__What to work on__. Quote the entries below from the line with "The black_nulerok at <245,196,101,65>" through the line with "The blue_noloroton moved", both ends included, and only those lines.

__Records shown__.
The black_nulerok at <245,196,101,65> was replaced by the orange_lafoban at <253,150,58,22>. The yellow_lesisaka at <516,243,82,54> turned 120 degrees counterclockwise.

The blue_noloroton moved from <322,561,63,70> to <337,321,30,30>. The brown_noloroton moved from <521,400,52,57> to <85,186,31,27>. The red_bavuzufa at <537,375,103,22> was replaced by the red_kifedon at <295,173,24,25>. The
==
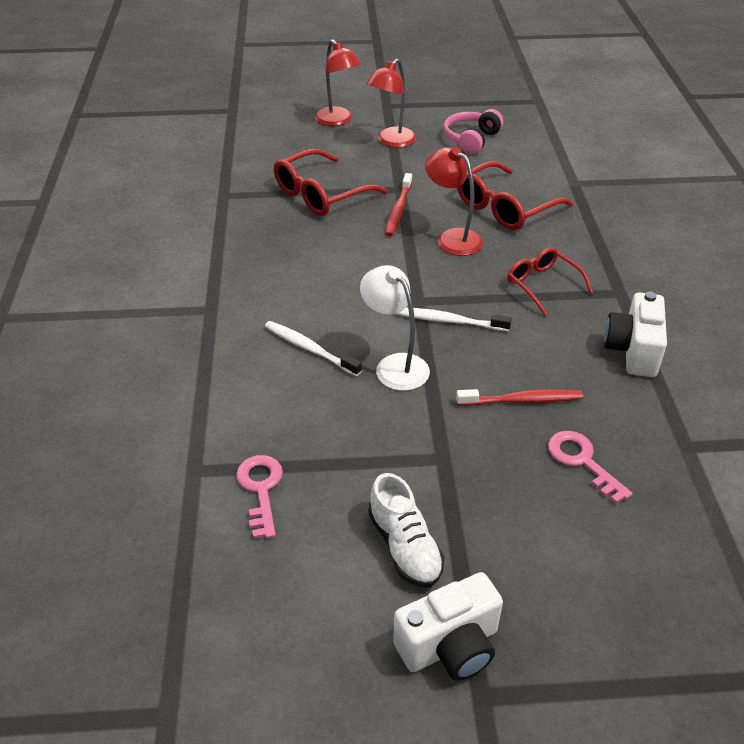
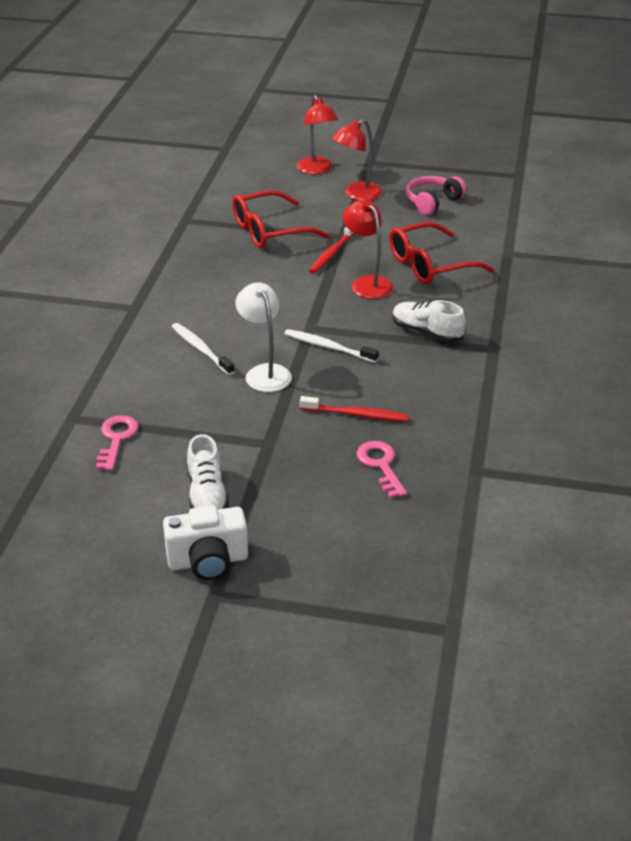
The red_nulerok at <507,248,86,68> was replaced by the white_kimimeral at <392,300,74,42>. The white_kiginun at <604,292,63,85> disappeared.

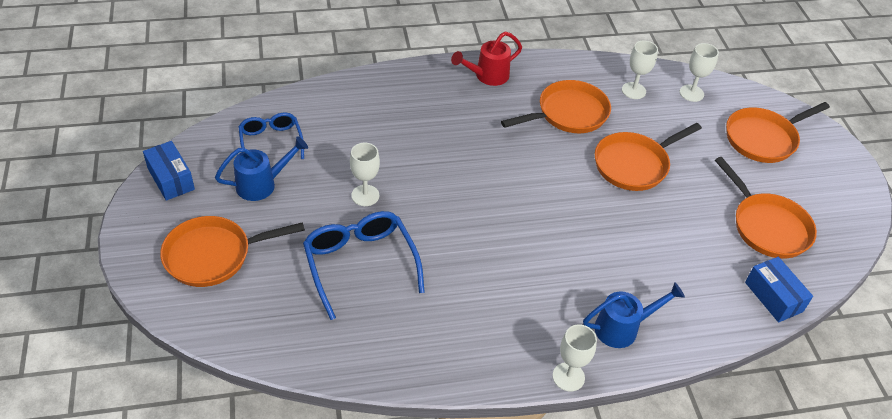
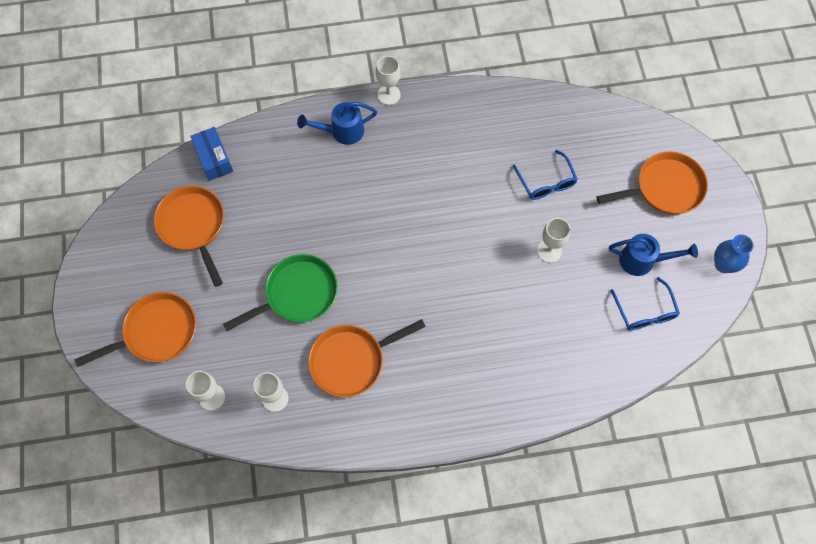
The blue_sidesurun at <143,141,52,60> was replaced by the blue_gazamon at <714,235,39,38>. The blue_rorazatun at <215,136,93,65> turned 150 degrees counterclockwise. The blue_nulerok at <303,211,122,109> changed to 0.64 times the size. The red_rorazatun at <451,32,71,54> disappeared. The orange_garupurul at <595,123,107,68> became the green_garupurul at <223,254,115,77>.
* * *
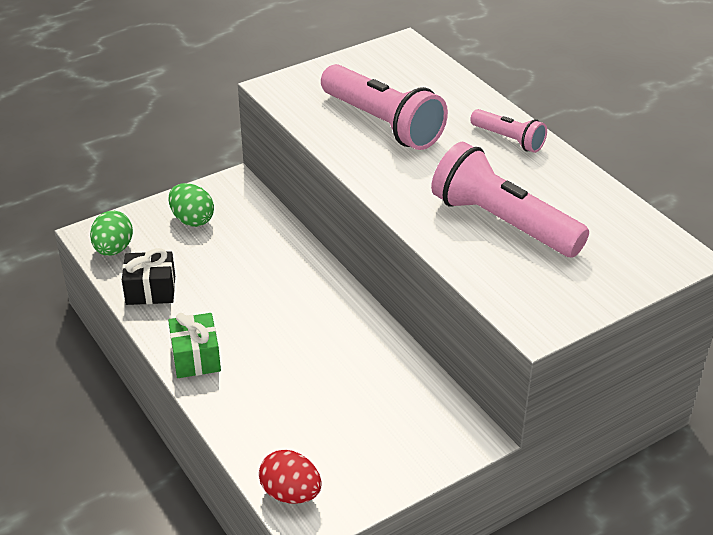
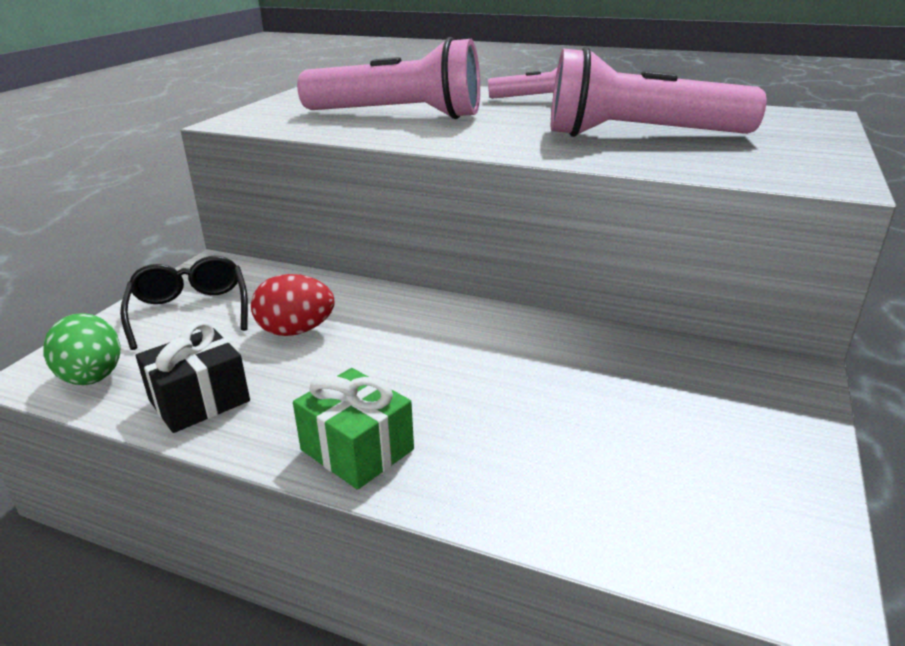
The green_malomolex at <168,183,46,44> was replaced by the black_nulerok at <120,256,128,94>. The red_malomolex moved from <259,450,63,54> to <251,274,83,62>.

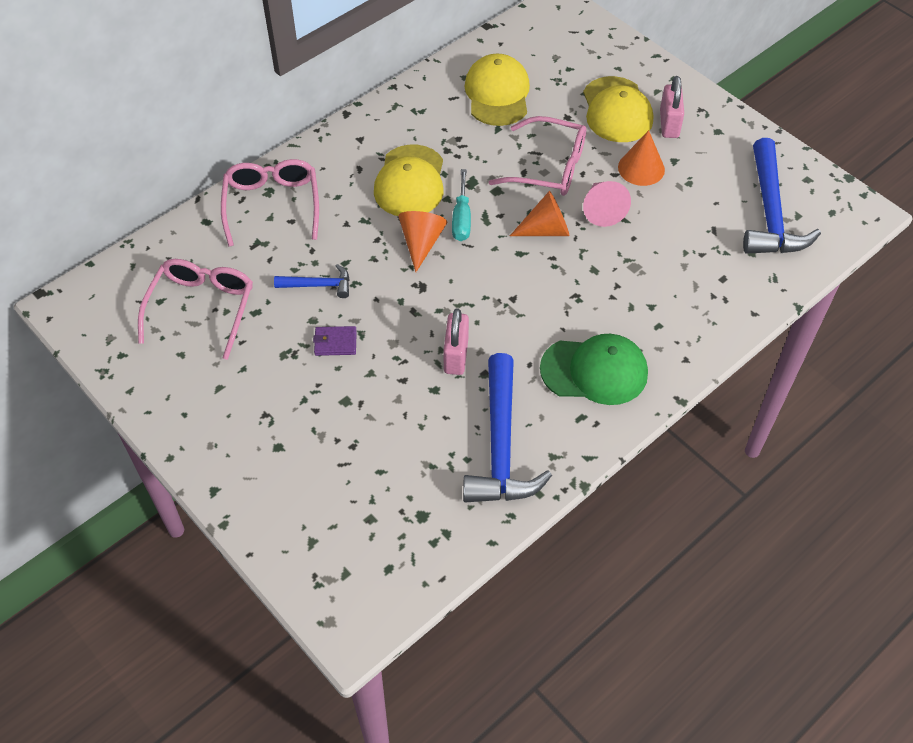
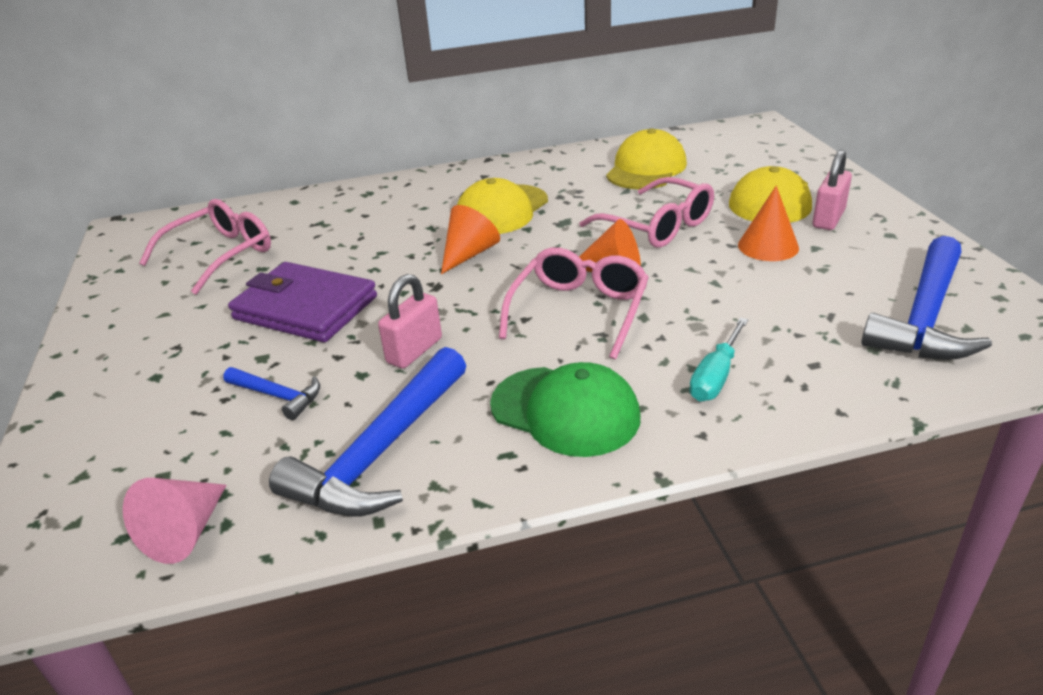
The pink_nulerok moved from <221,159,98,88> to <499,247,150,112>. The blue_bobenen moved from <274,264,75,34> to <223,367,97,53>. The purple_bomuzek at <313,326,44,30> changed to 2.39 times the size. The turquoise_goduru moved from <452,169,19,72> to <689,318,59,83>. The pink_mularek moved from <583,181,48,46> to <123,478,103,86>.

__Task result__.
The black_nulerok at <245,196,101,65> was replaced by the orange_lafoban at <253,150,58,22>. The yellow_lesisaka at <516,243,82,54> turned 120 degrees counterclockwise.

The blue_noloroton moved from <322,561,63,70> to <337,321,30,30>. The brown_noloroton moved from <521,400,52,57> to <85,186,31,27>. The red_bavuzufa at <537,375,103,22> was replaced by the red_kifedon at <295,173,24,25>. The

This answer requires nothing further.